- Aim of the task
For the material below, the expected output is exactly the lines between the line holding "Someone swapped the" and the line holding "Someone carried the fusée", inclusive, with pictures left out.

Data provided START

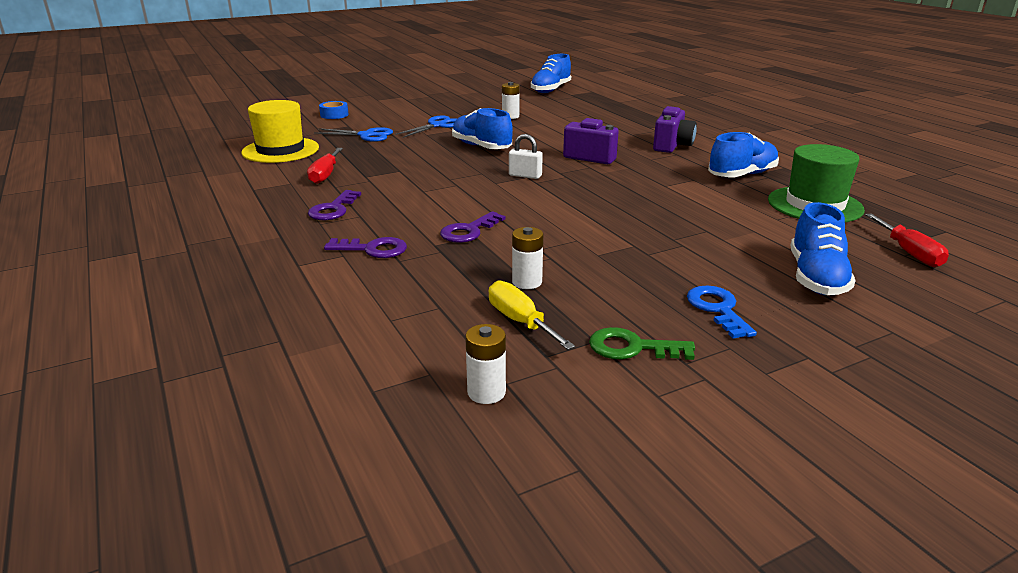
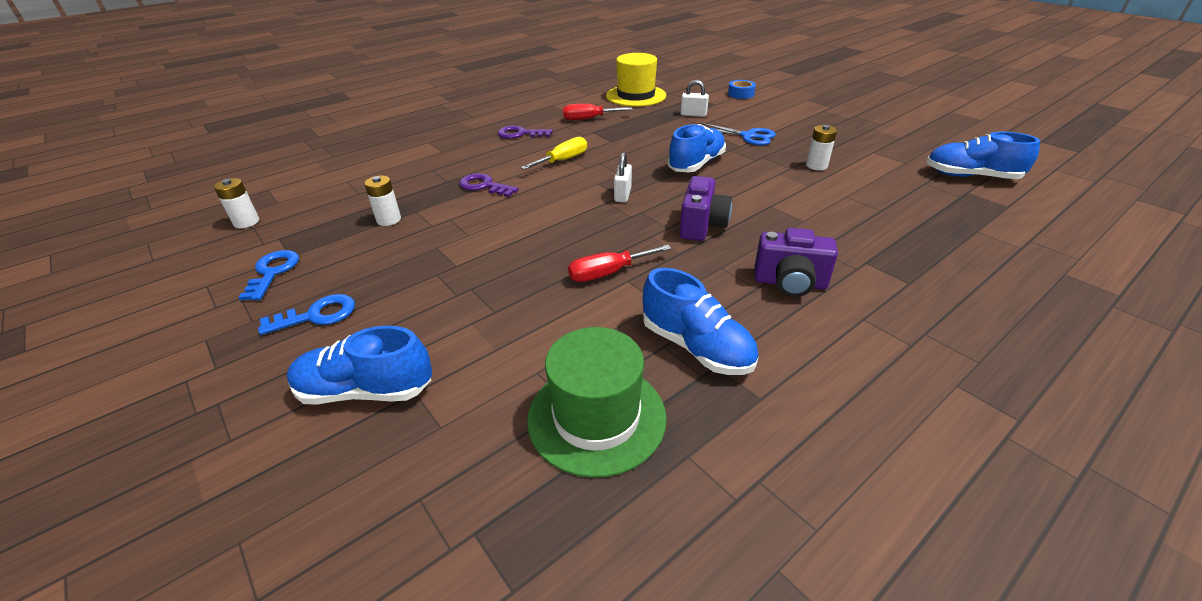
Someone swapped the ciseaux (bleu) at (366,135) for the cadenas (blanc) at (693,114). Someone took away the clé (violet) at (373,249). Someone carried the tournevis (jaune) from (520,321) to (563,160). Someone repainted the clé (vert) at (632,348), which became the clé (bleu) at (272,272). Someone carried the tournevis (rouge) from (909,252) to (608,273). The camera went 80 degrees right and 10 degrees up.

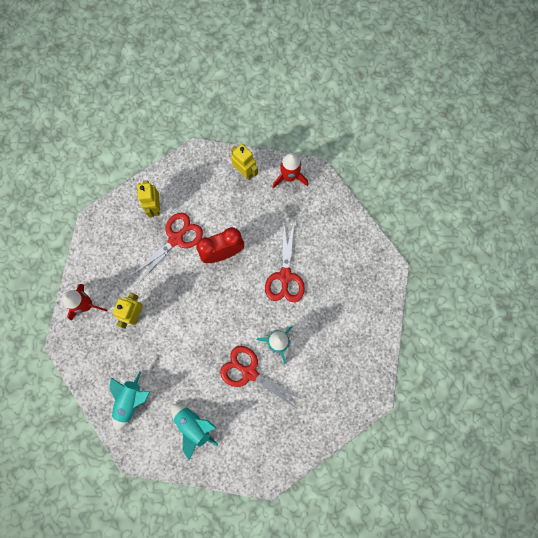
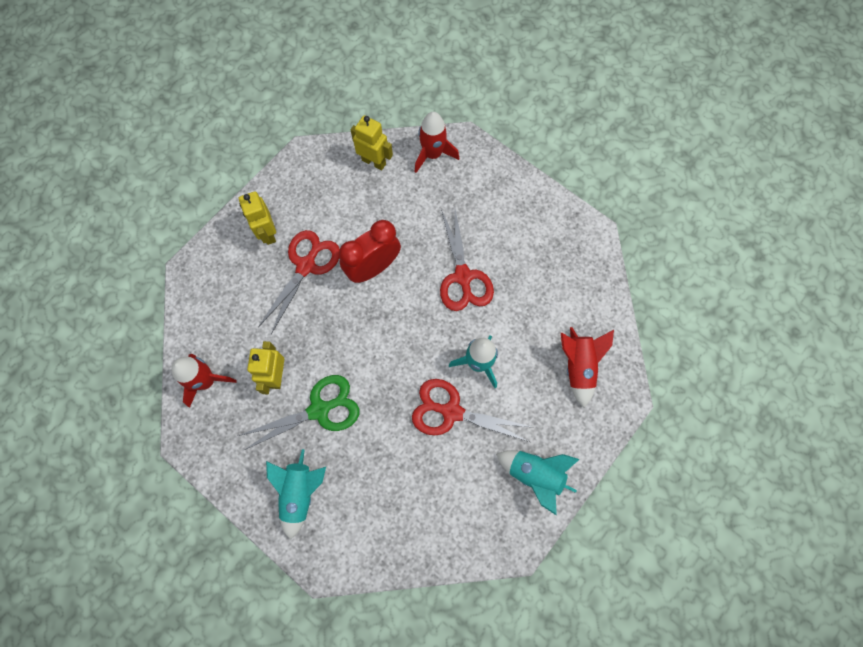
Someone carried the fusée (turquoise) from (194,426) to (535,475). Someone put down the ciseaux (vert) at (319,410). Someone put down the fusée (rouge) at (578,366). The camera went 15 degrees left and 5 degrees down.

Data provided END
Data provided START

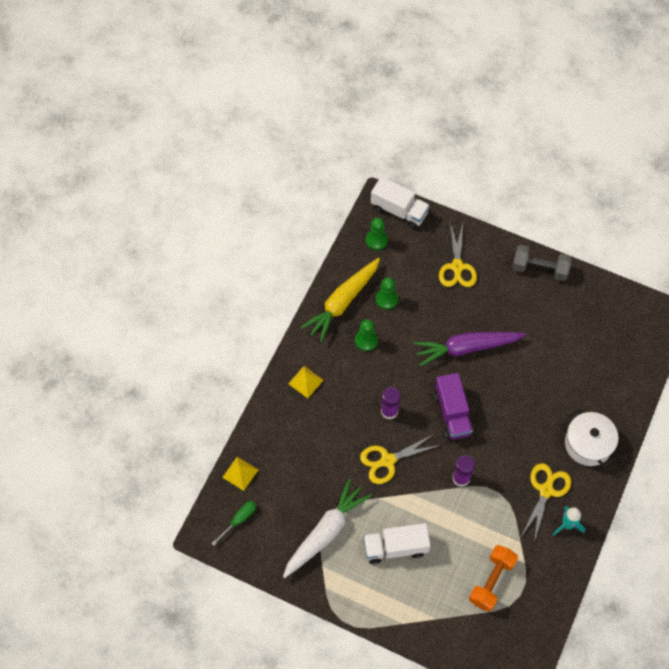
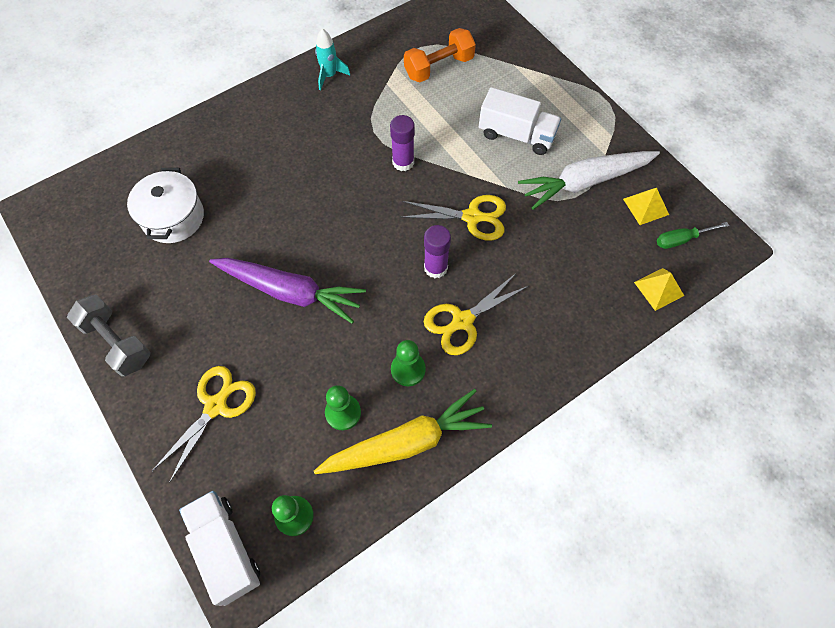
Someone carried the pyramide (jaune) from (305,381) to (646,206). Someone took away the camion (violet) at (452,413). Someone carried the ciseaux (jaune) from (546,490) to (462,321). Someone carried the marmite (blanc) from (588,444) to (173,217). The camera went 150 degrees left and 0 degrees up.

Data provided END

- Solution to the problem
Someone swapped the ciseaux (bleu) at (366,135) for the cadenas (blanc) at (693,114). Someone took away the clé (violet) at (373,249). Someone carried the tournevis (jaune) from (520,321) to (563,160). Someone repainted the clé (vert) at (632,348), which became the clé (bleu) at (272,272). Someone carried the tournevis (rouge) from (909,252) to (608,273). The camera went 80 degrees right and 10 degrees up.

Someone carried the fusée (turquoise) from (194,426) to (535,475). Someone put down the ciseaux (vert) at (319,410). Someone put down the fusée (rouge) at (578,366). The camera went 15 degrees left and 5 degrees down.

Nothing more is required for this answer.